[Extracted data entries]
****************************************

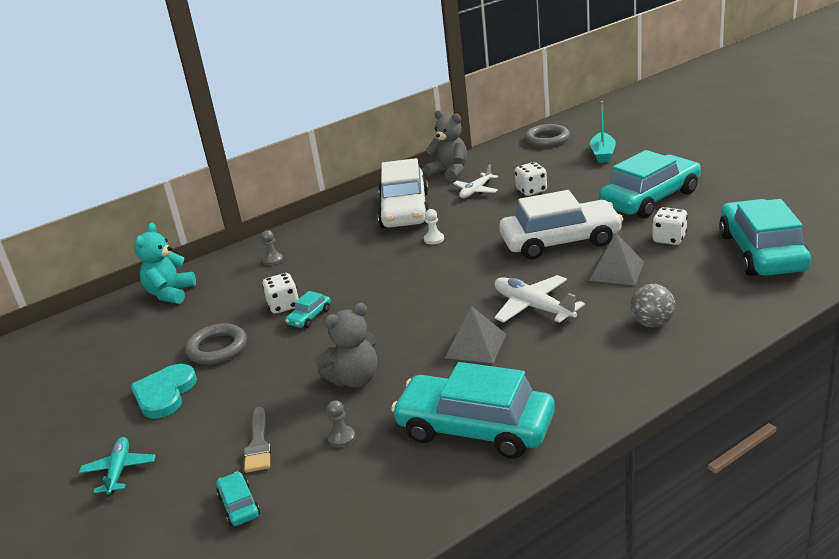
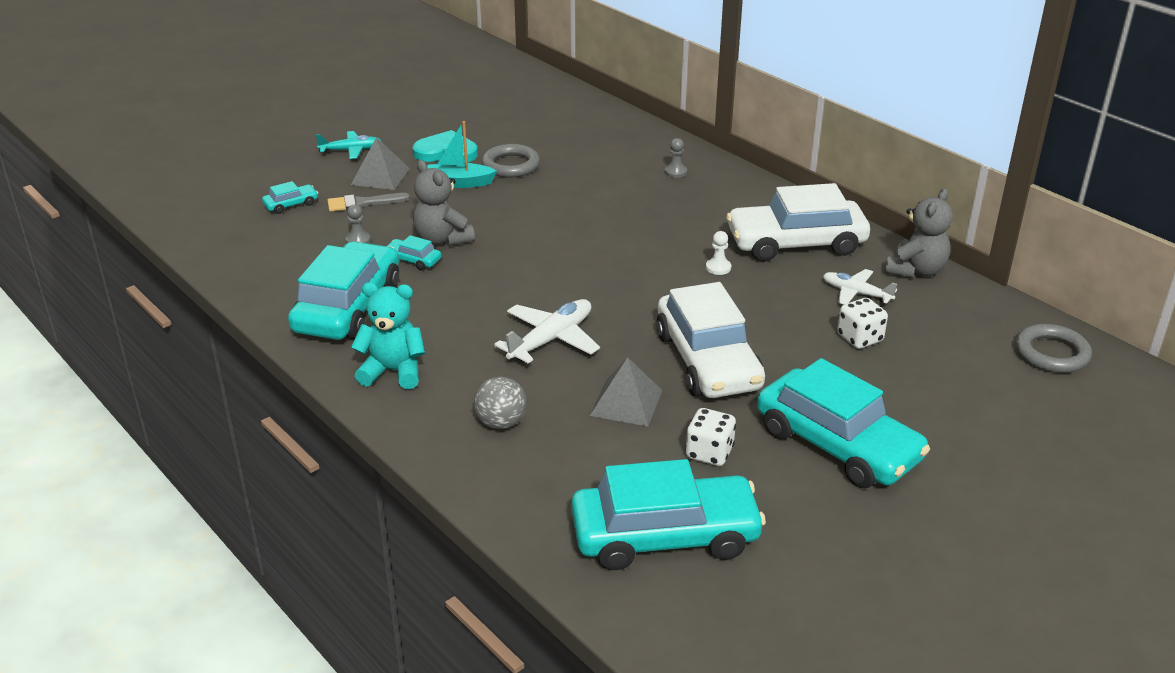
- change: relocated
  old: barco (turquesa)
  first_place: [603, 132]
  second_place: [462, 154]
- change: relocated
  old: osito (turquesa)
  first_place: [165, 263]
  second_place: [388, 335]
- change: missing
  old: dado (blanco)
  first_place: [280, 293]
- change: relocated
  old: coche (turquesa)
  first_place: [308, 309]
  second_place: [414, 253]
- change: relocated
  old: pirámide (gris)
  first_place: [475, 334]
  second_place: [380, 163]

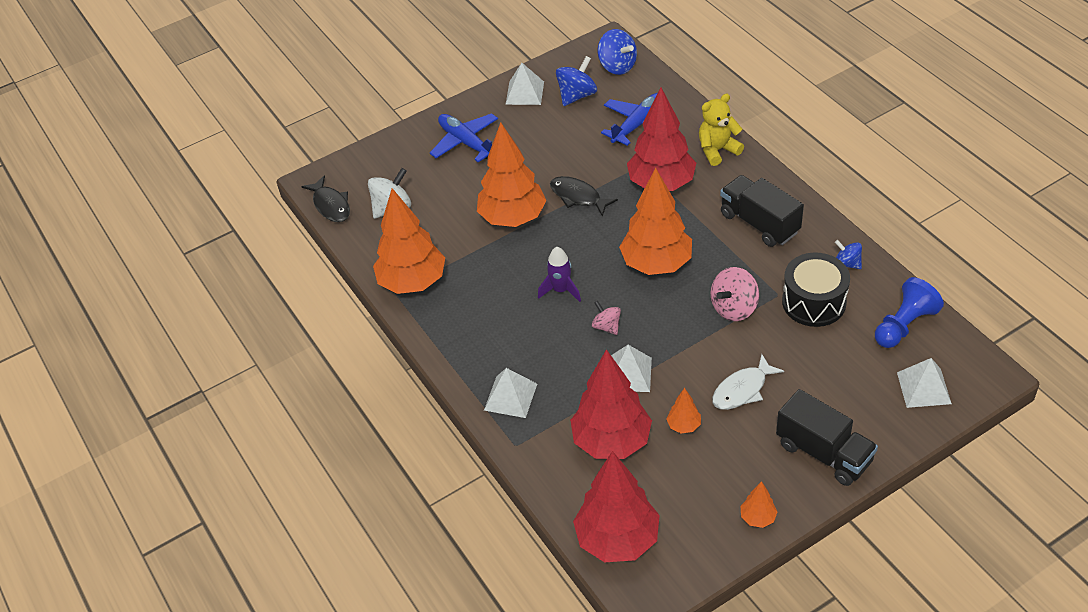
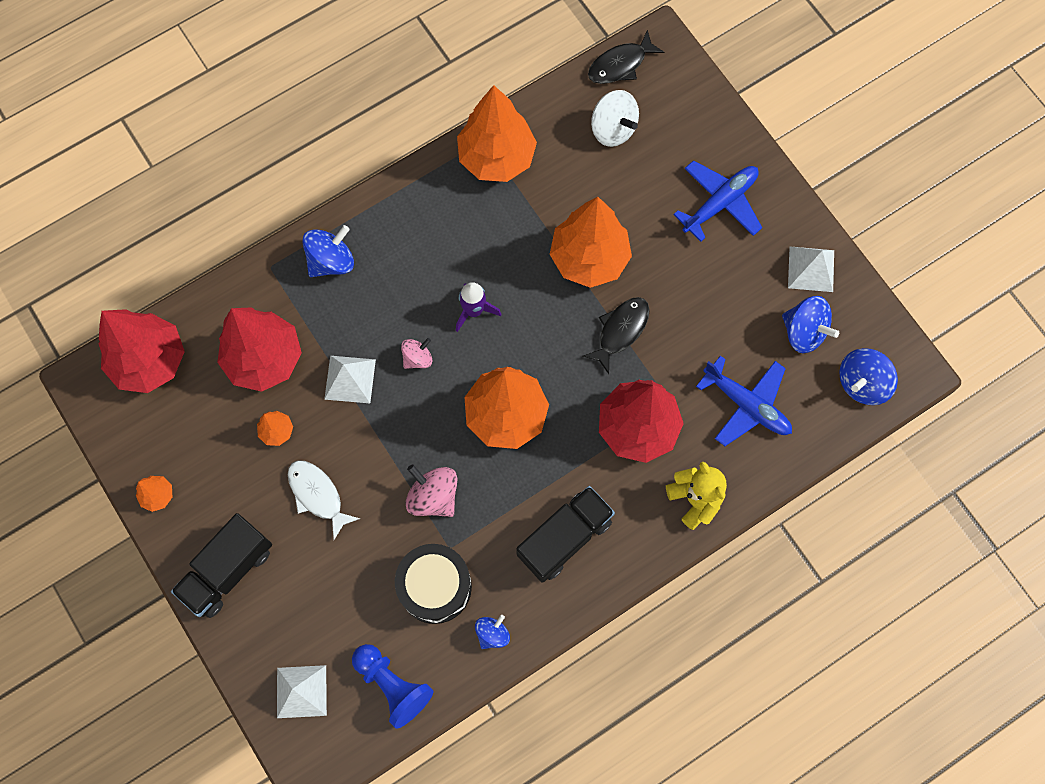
- change: exchanged
  old: pirámide (blanco)
  new: peonza (azul)
  first_place: [510, 393]
  second_place: [328, 251]

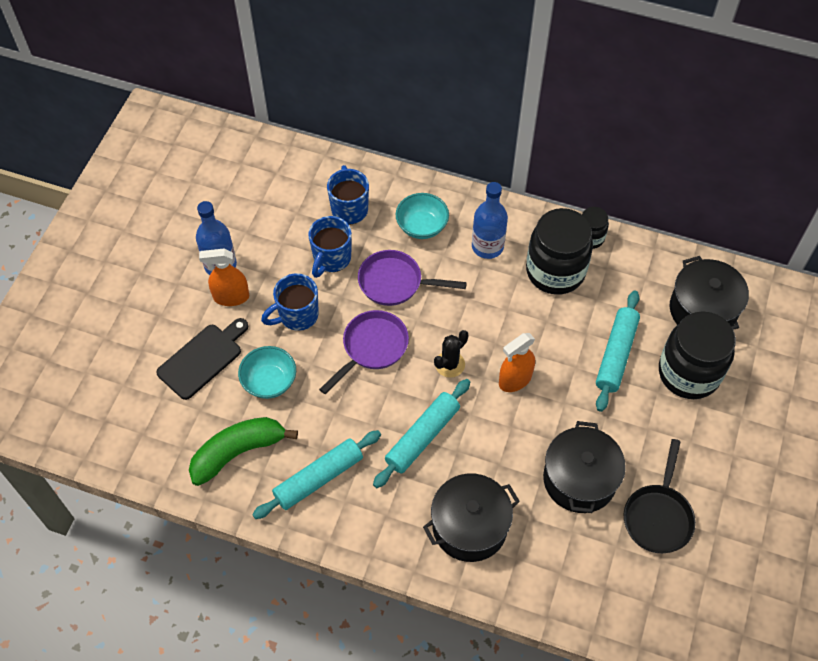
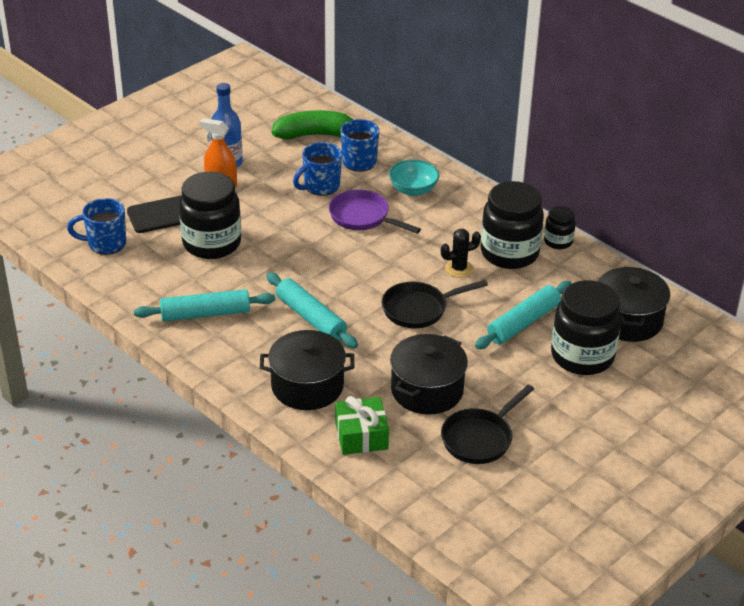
- change: missing
  old: botella (azul)
  first_place: [490, 220]
- change: relocated
  old: taza (azul)
  first_place: [290, 302]
  second_place: [96, 226]
- change: missing
  old: sartén (morado)
  first_place: [364, 352]
- change: relocated
  old: cactus (negro)
  first_place: [451, 354]
  second_place: [461, 253]
- change: exchanged
  old: pulverizador (naranja)
  new: sartén (negro)
  first_place: [517, 362]
  second_place: [435, 304]
- change: exchanged
  old: cuenco (turquesa)
  new: tarro (negro)
  first_place: [267, 372]
  second_place: [210, 215]
- change: spun
  old: rodillo (turquesa)
  first_place: [421, 433]
  second_place: [312, 310]
  degrees: 75
- change: relocated
  old: plátano (verde)
  first_place: [243, 451]
  second_place: [312, 125]
- change: appeared
  new: regalo (verde)
  second_place: [362, 425]

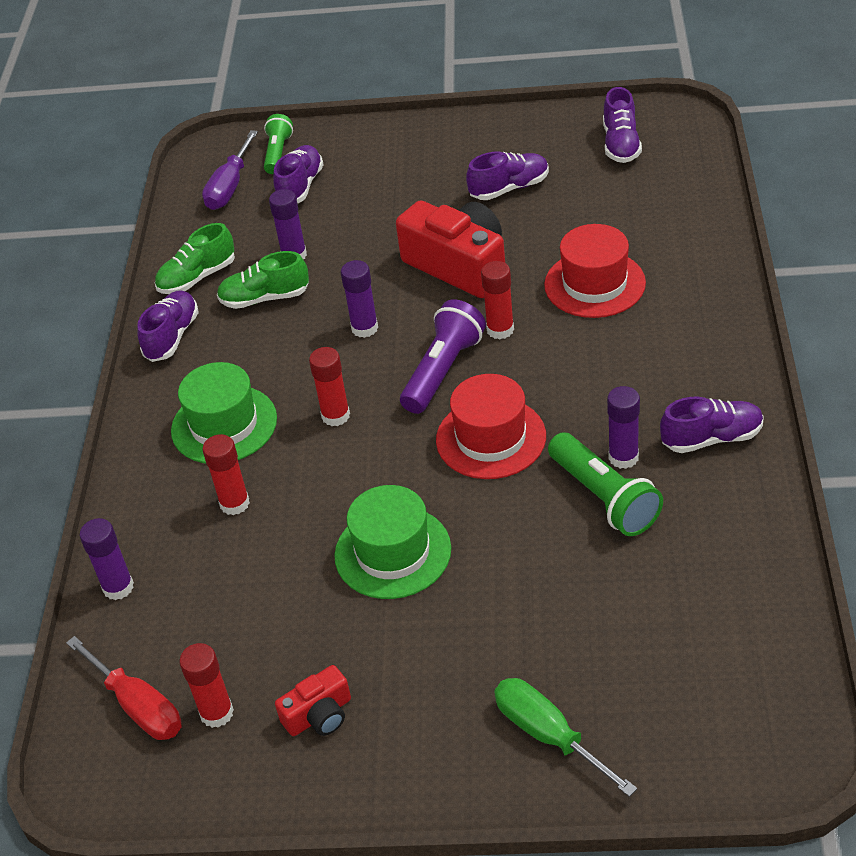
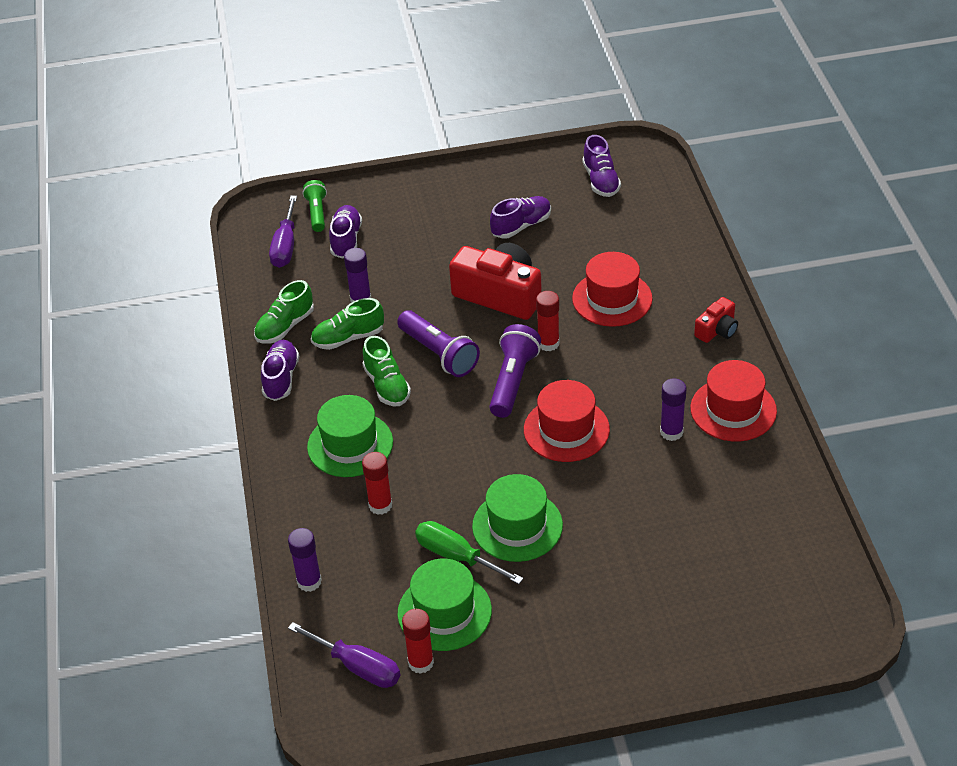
- change: exchanged
  old: barra de pegamento (morado)
  new: lámpara de mano (morado)
  first_place: [359, 299]
  second_place: [438, 343]
- change: missing
  old: barra de pegamento (rojo)
  first_place: [329, 386]
- change: exchanged
  old: zapato (morado)
  new: sombrero (rojo)
  first_place: [712, 425]
  second_place: [733, 401]
- change: missing
  old: lámpara de mano (verde)
  first_place: [605, 484]
- change: colour
  old: destornillador (rojo)
  new: destornillador (morado)
  first_place: [124, 688]
  second_place: [344, 655]
- change: relocated
  old: cámara (rojo)
  first_place: [313, 700]
  second_place: [716, 320]
- change: relocated
  old: destornillador (verde)
  first_place: [565, 737]
  second_place: [469, 552]
- change: appeared
  new: zapato (verde)
  second_place: [386, 371]
- change: appeared
  new: sombrero (verde)
  second_place: [444, 605]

****************************************

__WHAT THE TASK REQUIRES__. With the pictures omitted, give every line above again exactly.

__WRITTEN SOLUTION__.
- change: relocated
  old: barco (turquesa)
  first_place: [603, 132]
  second_place: [462, 154]
- change: relocated
  old: osito (turquesa)
  first_place: [165, 263]
  second_place: [388, 335]
- change: missing
  old: dado (blanco)
  first_place: [280, 293]
- change: relocated
  old: coche (turquesa)
  first_place: [308, 309]
  second_place: [414, 253]
- change: relocated
  old: pirámide (gris)
  first_place: [475, 334]
  second_place: [380, 163]

- change: exchanged
  old: pirámide (blanco)
  new: peonza (azul)
  first_place: [510, 393]
  second_place: [328, 251]

- change: missing
  old: botella (azul)
  first_place: [490, 220]
- change: relocated
  old: taza (azul)
  first_place: [290, 302]
  second_place: [96, 226]
- change: missing
  old: sartén (morado)
  first_place: [364, 352]
- change: relocated
  old: cactus (negro)
  first_place: [451, 354]
  second_place: [461, 253]
- change: exchanged
  old: pulverizador (naranja)
  new: sartén (negro)
  first_place: [517, 362]
  second_place: [435, 304]
- change: exchanged
  old: cuenco (turquesa)
  new: tarro (negro)
  first_place: [267, 372]
  second_place: [210, 215]
- change: spun
  old: rodillo (turquesa)
  first_place: [421, 433]
  second_place: [312, 310]
  degrees: 75
- change: relocated
  old: plátano (verde)
  first_place: [243, 451]
  second_place: [312, 125]
- change: appeared
  new: regalo (verde)
  second_place: [362, 425]

- change: exchanged
  old: barra de pegamento (morado)
  new: lámpara de mano (morado)
  first_place: [359, 299]
  second_place: [438, 343]
- change: missing
  old: barra de pegamento (rojo)
  first_place: [329, 386]
- change: exchanged
  old: zapato (morado)
  new: sombrero (rojo)
  first_place: [712, 425]
  second_place: [733, 401]
- change: missing
  old: lámpara de mano (verde)
  first_place: [605, 484]
- change: colour
  old: destornillador (rojo)
  new: destornillador (morado)
  first_place: [124, 688]
  second_place: [344, 655]
- change: relocated
  old: cámara (rojo)
  first_place: [313, 700]
  second_place: [716, 320]
- change: relocated
  old: destornillador (verde)
  first_place: [565, 737]
  second_place: [469, 552]
- change: appeared
  new: zapato (verde)
  second_place: [386, 371]
- change: appeared
  new: sombrero (verde)
  second_place: [444, 605]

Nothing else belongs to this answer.